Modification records
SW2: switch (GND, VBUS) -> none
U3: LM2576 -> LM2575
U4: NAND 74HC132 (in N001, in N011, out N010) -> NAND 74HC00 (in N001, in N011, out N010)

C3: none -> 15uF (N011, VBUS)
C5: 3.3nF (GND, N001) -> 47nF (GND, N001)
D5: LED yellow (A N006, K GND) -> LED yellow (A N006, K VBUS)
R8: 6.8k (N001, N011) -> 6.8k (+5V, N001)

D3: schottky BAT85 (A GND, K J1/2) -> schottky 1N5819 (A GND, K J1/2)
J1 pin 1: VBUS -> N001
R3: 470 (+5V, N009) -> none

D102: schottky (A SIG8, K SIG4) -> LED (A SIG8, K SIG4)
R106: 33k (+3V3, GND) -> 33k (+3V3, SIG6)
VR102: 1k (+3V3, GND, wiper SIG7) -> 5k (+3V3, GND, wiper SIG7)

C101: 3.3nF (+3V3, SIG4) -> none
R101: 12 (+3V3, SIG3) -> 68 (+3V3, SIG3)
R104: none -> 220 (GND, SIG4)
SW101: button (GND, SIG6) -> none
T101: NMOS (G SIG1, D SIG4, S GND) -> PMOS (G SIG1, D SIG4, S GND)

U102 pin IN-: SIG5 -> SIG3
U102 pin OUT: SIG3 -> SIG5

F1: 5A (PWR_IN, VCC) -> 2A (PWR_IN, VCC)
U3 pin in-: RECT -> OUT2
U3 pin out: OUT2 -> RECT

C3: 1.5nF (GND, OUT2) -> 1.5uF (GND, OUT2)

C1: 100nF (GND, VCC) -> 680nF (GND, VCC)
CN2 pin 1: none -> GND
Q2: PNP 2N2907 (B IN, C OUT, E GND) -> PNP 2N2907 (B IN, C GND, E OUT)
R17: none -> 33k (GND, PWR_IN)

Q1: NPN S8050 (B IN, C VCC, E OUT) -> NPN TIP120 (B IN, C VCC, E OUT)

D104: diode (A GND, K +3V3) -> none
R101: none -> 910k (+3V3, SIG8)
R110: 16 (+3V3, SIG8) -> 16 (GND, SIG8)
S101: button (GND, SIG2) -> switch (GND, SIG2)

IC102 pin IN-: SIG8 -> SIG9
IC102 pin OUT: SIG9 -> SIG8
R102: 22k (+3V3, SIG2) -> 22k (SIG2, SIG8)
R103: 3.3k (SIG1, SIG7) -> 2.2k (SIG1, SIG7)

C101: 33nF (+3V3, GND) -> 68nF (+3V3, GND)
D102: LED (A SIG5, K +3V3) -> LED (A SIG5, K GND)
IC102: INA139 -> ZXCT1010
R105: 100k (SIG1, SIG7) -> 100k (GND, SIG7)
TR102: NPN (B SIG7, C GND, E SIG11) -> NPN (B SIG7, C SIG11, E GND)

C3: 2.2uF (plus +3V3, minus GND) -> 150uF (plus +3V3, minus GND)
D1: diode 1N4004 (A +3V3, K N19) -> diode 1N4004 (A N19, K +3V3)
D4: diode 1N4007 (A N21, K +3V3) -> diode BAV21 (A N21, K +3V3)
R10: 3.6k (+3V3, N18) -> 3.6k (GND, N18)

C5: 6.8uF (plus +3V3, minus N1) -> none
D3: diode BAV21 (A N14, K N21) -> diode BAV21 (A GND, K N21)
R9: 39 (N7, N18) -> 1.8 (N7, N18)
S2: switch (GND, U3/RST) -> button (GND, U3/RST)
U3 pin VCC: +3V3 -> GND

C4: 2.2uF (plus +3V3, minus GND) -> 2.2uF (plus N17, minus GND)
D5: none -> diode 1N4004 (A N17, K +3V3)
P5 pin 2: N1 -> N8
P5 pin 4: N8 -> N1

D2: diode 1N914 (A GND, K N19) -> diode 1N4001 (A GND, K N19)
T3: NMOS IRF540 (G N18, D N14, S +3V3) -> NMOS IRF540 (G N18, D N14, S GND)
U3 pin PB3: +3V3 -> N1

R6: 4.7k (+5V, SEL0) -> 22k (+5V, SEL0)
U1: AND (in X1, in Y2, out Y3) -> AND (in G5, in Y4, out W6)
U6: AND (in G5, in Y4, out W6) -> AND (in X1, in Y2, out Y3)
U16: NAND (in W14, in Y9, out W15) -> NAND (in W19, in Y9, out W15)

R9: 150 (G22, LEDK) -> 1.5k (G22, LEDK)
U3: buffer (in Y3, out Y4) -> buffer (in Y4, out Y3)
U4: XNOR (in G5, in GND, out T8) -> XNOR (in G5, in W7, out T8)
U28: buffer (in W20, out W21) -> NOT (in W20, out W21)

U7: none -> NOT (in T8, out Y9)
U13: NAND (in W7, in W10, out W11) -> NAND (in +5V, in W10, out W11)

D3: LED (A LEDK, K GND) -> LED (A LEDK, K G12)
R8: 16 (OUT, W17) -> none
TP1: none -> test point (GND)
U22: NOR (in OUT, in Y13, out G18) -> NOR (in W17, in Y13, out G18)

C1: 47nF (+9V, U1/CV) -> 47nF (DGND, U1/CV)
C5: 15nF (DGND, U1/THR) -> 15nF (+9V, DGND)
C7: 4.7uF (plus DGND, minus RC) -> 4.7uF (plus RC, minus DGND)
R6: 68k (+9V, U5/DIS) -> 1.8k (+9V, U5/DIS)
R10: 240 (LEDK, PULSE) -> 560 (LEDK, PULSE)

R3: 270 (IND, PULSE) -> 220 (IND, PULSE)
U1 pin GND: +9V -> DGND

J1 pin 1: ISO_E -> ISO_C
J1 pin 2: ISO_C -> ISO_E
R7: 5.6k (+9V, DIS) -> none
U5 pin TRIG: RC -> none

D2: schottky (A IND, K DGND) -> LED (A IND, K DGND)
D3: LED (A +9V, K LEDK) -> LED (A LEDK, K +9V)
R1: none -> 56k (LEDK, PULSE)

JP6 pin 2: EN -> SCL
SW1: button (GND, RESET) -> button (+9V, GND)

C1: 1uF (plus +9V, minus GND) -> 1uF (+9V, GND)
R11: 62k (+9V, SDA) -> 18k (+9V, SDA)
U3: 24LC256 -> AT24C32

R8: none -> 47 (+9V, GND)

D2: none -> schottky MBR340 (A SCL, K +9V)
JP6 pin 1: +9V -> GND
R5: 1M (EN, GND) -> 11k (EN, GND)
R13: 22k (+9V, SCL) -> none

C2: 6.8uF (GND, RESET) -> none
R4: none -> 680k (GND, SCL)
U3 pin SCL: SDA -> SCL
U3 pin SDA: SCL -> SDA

◆ **Task**: Of the lines above, retype only those from the line containing "C5: 6.8uF (plus +3V3, minus N1) -> none" through the line containing "U22: NOR (in", including both, exactly.

◆ **Answer below**:
C5: 6.8uF (plus +3V3, minus N1) -> none
D3: diode BAV21 (A N14, K N21) -> diode BAV21 (A GND, K N21)
R9: 39 (N7, N18) -> 1.8 (N7, N18)
S2: switch (GND, U3/RST) -> button (GND, U3/RST)
U3 pin VCC: +3V3 -> GND

C4: 2.2uF (plus +3V3, minus GND) -> 2.2uF (plus N17, minus GND)
D5: none -> diode 1N4004 (A N17, K +3V3)
P5 pin 2: N1 -> N8
P5 pin 4: N8 -> N1

D2: diode 1N914 (A GND, K N19) -> diode 1N4001 (A GND, K N19)
T3: NMOS IRF540 (G N18, D N14, S +3V3) -> NMOS IRF540 (G N18, D N14, S GND)
U3 pin PB3: +3V3 -> N1

R6: 4.7k (+5V, SEL0) -> 22k (+5V, SEL0)
U1: AND (in X1, in Y2, out Y3) -> AND (in G5, in Y4, out W6)
U6: AND (in G5, in Y4, out W6) -> AND (in X1, in Y2, out Y3)
U16: NAND (in W14, in Y9, out W15) -> NAND (in W19, in Y9, out W15)

R9: 150 (G22, LEDK) -> 1.5k (G22, LEDK)
U3: buffer (in Y3, out Y4) -> buffer (in Y4, out Y3)
U4: XNOR (in G5, in GND, out T8) -> XNOR (in G5, in W7, out T8)
U28: buffer (in W20, out W21) -> NOT (in W20, out W21)

U7: none -> NOT (in T8, out Y9)
U13: NAND (in W7, in W10, out W11) -> NAND (in +5V, in W10, out W11)

D3: LED (A LEDK, K GND) -> LED (A LEDK, K G12)
R8: 16 (OUT, W17) -> none
TP1: none -> test point (GND)
U22: NOR (in OUT, in Y13, out G18) -> NOR (in W17, in Y13, out G18)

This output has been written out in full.